# [ASSIGNED TASK]
Please write out the whole listing that follows exactly; the pictures stay out.
---------------
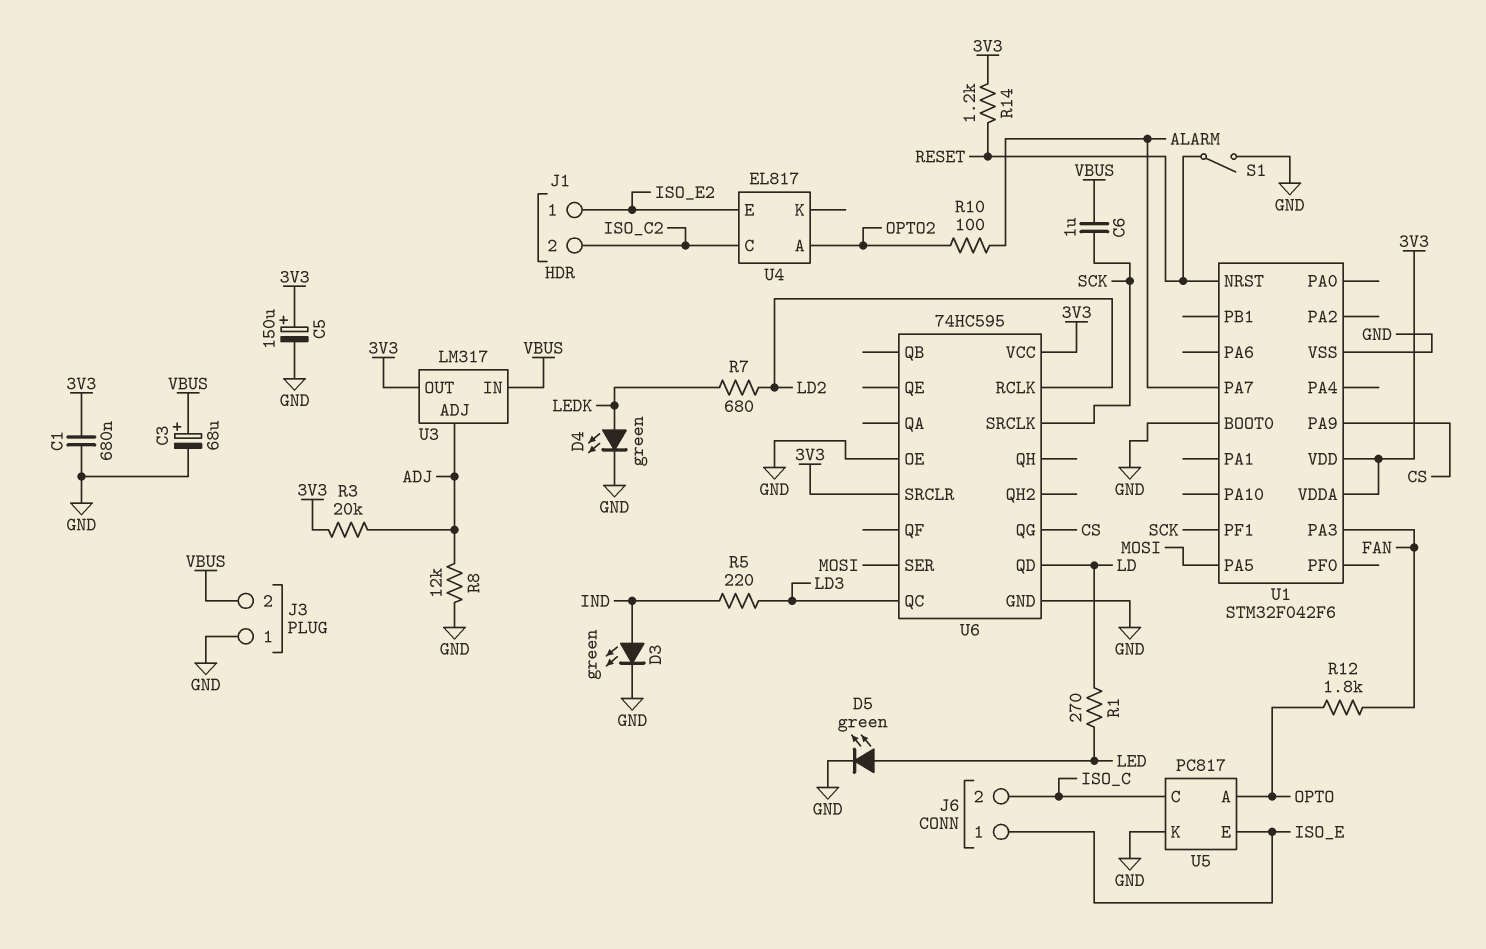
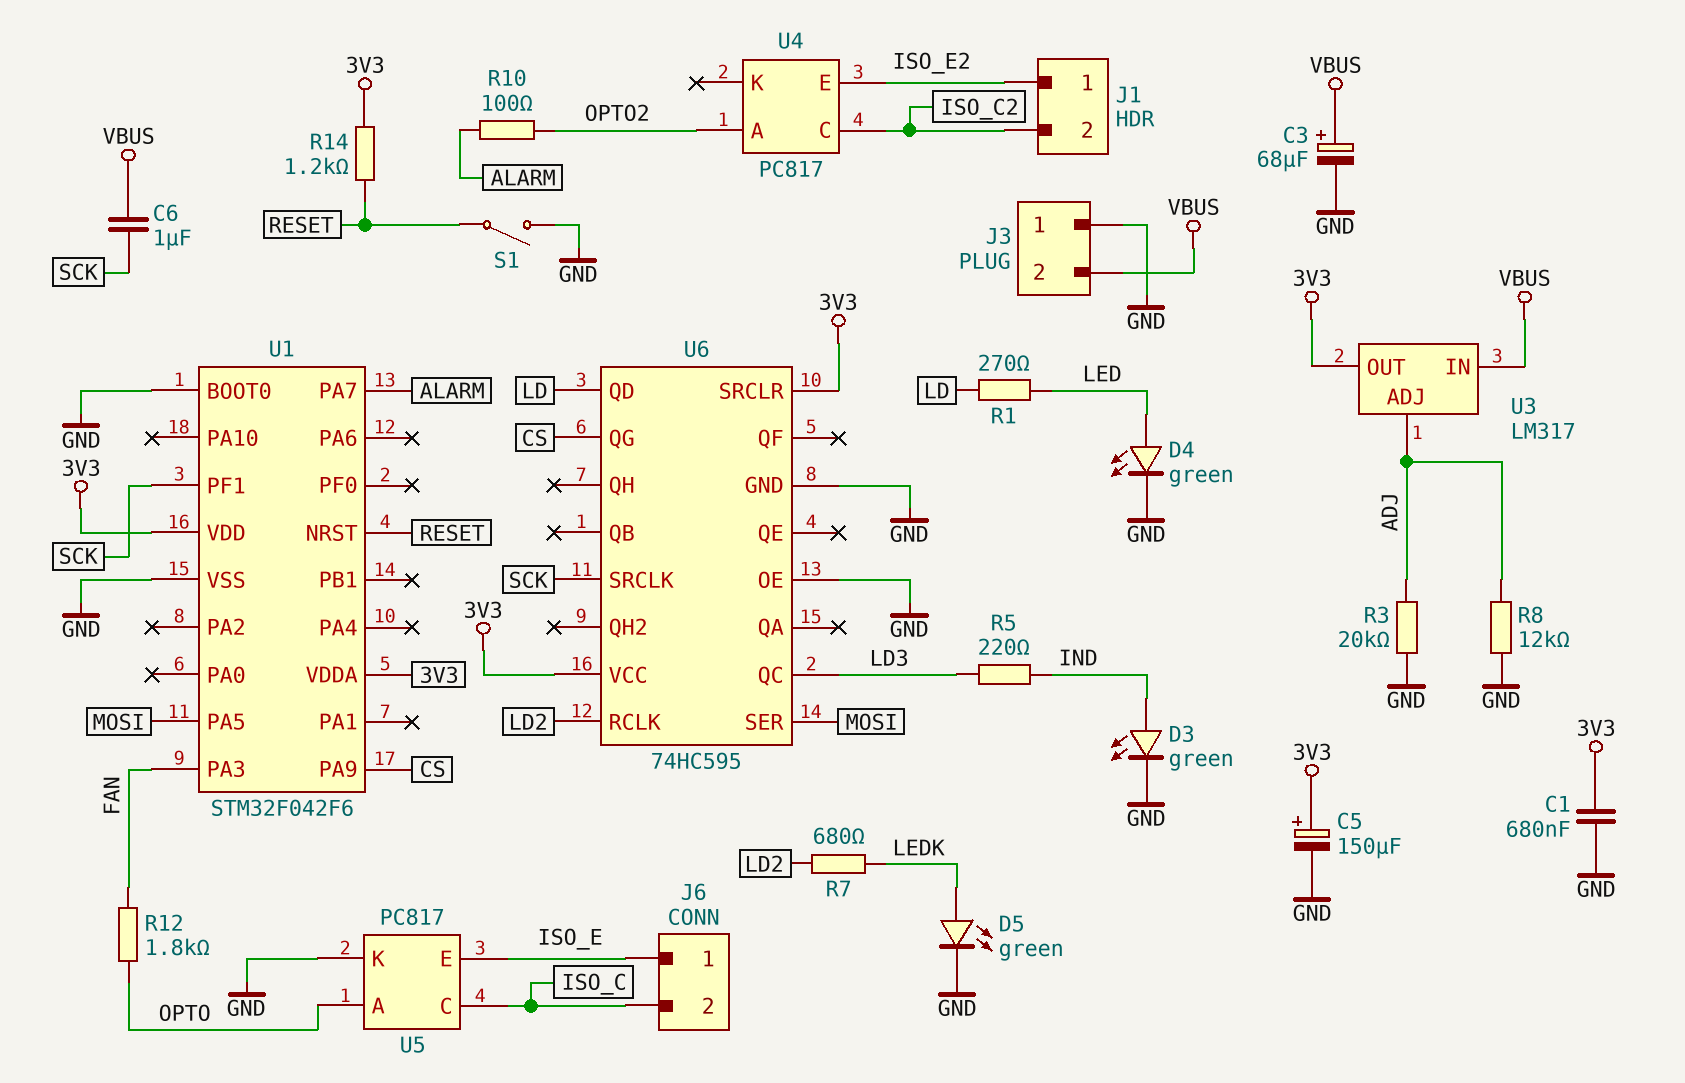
D4: LED green (A LEDK, K GND) -> LED green (A LED, K GND)
D5: LED green (A LED, K GND) -> LED green (A LEDK, K GND)
R3: 20k (3V3, ADJ) -> 20k (ADJ, GND)
U4: EL817 -> PC817

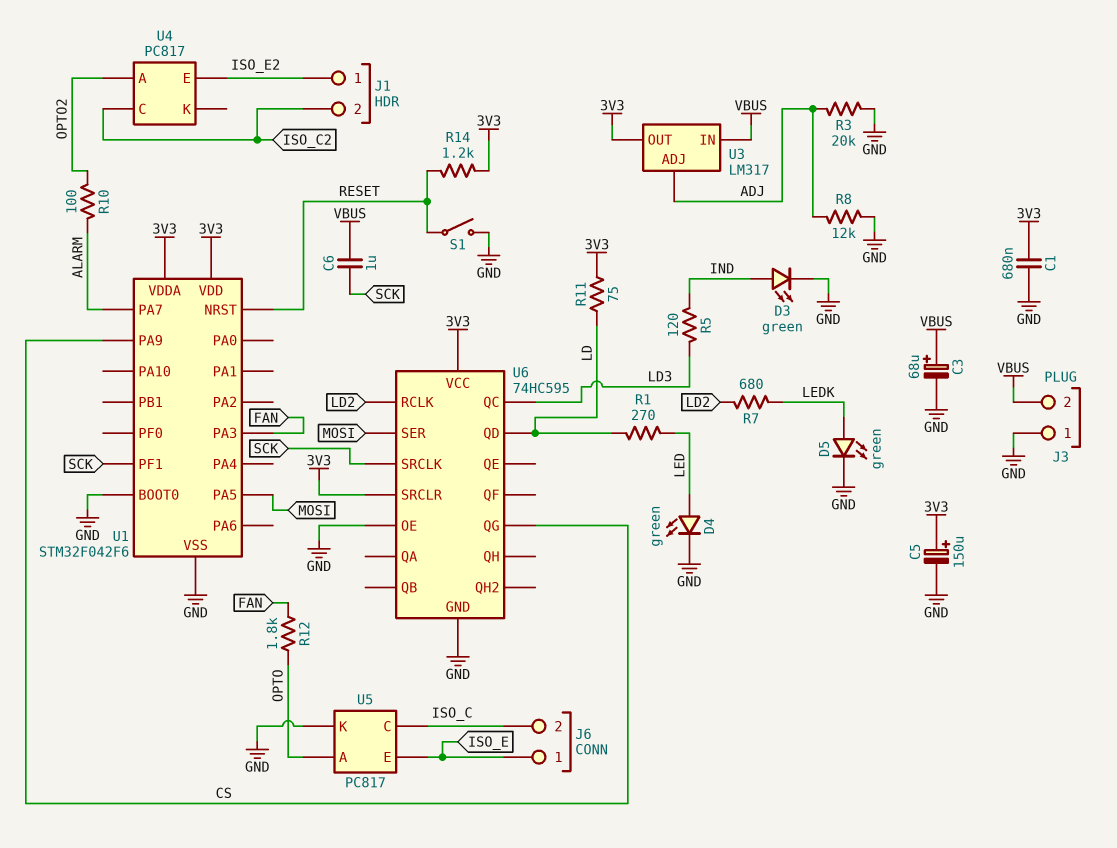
R5: 220 (IND, LD3) -> 120 (IND, LD3)
R11: none -> 75 (3V3, LD)

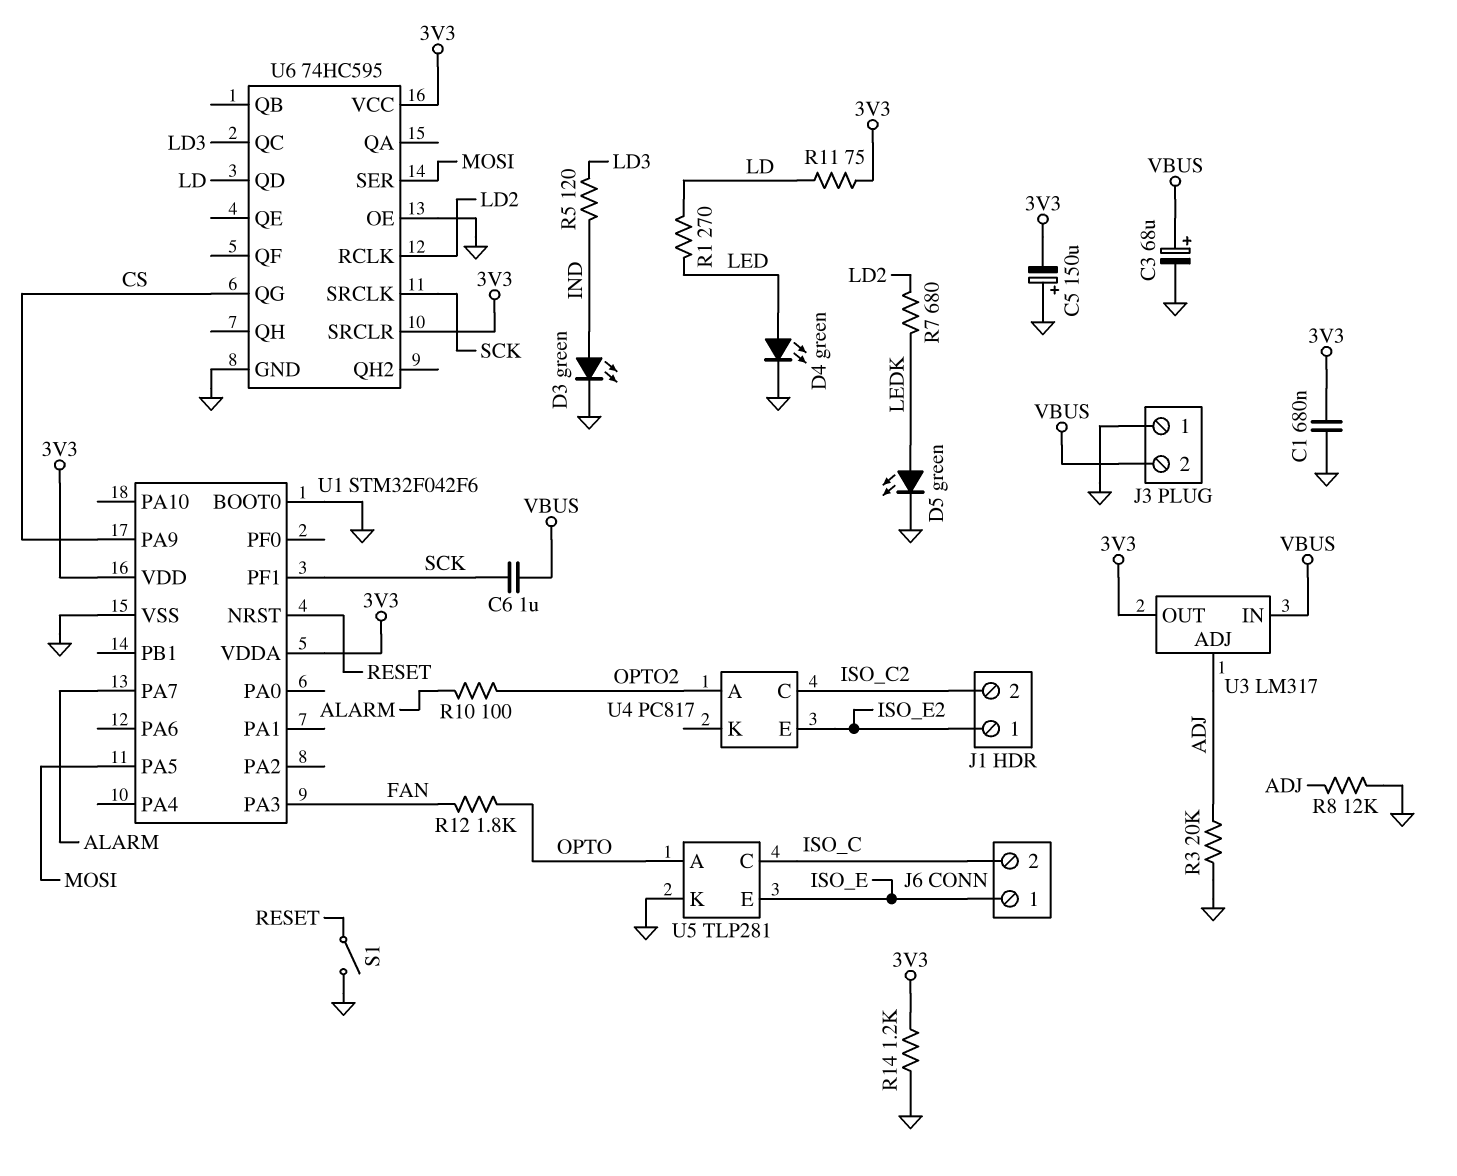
C5: 150uF (plus 3V3, minus GND) -> 150uF (plus GND, minus 3V3)
R14: 1.2k (3V3, RESET) -> 1.2k (3V3, GND)
U5: PC817 -> TLP281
---------------
# [ANSWER TO THIS TASK]
D4: LED green (A LEDK, K GND) -> LED green (A LED, K GND)
D5: LED green (A LED, K GND) -> LED green (A LEDK, K GND)
R3: 20k (3V3, ADJ) -> 20k (ADJ, GND)
U4: EL817 -> PC817

R5: 220 (IND, LD3) -> 120 (IND, LD3)
R11: none -> 75 (3V3, LD)

C5: 150uF (plus 3V3, minus GND) -> 150uF (plus GND, minus 3V3)
R14: 1.2k (3V3, RESET) -> 1.2k (3V3, GND)
U5: PC817 -> TLP281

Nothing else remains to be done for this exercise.